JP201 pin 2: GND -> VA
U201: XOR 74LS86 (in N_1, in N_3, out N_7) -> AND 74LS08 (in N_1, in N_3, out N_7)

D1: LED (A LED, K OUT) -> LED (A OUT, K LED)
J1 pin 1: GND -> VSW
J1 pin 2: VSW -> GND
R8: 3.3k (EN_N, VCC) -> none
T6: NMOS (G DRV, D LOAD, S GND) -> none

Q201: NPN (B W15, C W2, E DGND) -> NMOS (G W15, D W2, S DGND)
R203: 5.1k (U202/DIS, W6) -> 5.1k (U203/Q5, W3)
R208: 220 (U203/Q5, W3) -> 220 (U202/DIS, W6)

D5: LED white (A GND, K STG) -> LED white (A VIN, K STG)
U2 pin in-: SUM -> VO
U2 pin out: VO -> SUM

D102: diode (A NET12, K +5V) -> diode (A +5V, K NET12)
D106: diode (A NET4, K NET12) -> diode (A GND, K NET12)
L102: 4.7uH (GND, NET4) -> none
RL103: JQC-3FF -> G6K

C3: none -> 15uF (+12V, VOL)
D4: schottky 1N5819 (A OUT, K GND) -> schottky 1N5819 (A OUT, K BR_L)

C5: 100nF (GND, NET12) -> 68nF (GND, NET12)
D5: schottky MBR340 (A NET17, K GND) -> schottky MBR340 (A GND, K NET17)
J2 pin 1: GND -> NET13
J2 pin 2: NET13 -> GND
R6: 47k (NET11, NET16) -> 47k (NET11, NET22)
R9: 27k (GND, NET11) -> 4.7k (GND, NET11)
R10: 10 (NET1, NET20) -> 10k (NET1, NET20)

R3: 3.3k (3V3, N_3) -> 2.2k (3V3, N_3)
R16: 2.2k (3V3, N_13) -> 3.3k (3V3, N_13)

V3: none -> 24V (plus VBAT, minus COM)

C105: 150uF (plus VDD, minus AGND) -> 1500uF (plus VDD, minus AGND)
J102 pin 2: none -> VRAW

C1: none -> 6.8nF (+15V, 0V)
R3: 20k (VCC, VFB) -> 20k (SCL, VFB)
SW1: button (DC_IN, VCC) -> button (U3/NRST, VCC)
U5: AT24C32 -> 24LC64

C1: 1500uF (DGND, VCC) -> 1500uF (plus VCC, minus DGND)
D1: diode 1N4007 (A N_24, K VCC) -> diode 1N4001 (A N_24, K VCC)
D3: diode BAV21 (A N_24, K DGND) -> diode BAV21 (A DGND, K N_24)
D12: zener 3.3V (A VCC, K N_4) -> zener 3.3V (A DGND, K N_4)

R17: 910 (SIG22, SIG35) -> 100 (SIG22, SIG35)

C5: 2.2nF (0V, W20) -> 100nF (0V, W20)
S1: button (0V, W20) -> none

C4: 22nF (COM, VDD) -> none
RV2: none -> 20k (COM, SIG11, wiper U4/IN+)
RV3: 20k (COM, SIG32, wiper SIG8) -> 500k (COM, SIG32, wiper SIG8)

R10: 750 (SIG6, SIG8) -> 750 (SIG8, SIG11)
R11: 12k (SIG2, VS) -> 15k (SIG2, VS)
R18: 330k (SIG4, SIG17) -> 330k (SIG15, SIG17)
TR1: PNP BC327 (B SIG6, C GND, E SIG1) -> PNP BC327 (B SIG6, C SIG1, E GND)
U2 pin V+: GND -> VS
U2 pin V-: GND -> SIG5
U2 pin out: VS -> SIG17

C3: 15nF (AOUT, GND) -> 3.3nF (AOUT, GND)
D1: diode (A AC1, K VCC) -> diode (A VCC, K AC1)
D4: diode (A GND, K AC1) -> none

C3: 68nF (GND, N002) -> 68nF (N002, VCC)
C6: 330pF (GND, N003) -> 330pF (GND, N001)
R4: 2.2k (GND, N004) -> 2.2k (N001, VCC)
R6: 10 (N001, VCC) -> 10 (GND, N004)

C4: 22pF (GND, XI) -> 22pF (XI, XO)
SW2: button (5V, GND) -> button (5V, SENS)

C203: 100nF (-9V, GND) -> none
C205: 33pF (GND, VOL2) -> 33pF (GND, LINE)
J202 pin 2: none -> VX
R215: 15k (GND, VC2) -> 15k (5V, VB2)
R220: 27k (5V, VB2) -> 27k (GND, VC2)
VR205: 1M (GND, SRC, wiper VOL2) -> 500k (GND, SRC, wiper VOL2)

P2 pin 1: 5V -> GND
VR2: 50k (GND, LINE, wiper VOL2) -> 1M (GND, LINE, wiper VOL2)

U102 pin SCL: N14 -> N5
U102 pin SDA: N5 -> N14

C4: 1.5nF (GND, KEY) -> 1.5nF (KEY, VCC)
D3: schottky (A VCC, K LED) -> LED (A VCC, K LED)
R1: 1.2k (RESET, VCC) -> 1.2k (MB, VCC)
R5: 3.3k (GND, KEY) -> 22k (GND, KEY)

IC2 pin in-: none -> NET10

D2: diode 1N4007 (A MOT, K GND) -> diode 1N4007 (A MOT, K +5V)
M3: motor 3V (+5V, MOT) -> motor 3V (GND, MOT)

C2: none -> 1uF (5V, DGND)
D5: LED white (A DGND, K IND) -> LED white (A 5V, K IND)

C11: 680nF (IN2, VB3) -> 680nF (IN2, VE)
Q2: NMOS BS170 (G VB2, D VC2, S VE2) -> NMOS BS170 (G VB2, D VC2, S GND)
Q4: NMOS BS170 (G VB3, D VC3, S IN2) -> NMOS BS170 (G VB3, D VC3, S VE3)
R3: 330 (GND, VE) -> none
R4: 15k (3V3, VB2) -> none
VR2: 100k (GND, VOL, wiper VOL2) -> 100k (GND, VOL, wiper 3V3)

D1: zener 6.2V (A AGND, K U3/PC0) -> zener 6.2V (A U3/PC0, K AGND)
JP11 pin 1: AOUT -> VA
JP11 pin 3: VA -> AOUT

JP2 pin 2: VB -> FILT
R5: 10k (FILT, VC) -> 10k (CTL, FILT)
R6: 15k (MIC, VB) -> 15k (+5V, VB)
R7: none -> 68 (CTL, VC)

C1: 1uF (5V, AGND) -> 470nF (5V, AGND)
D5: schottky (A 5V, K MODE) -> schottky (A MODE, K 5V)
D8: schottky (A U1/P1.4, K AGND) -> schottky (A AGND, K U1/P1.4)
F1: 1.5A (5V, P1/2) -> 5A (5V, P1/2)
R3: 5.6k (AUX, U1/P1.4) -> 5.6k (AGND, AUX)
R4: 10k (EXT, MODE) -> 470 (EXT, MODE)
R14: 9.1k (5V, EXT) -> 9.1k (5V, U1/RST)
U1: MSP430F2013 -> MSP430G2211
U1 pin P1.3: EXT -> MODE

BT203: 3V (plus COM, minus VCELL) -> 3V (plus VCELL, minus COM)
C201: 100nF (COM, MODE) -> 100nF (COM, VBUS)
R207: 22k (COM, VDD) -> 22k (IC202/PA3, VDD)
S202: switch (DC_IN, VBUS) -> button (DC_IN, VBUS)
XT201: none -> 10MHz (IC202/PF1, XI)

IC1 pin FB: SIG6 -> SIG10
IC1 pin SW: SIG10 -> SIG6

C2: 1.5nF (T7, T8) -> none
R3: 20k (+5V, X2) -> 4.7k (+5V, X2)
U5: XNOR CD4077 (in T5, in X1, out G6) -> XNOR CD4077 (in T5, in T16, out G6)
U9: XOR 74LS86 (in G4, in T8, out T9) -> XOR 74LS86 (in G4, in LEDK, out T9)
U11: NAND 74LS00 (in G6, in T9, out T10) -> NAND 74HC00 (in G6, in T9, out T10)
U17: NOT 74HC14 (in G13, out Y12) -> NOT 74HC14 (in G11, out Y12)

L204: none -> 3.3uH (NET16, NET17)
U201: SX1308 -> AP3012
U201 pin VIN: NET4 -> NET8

• • • •

=== What the task requires ===
Each line of the data above containing the string "diode" is to be copied.

=== Solution for this problem ===
D102: diode (A NET12, K +5V) -> diode (A +5V, K NET12)
D106: diode (A NET4, K NET12) -> diode (A GND, K NET12)
D1: diode 1N4007 (A N_24, K VCC) -> diode 1N4001 (A N_24, K VCC)
D3: diode BAV21 (A N_24, K DGND) -> diode BAV21 (A DGND, K N_24)
D1: diode (A AC1, K VCC) -> diode (A VCC, K AC1)
D4: diode (A GND, K AC1) -> none
D2: diode 1N4007 (A MOT, K GND) -> diode 1N4007 (A MOT, K +5V)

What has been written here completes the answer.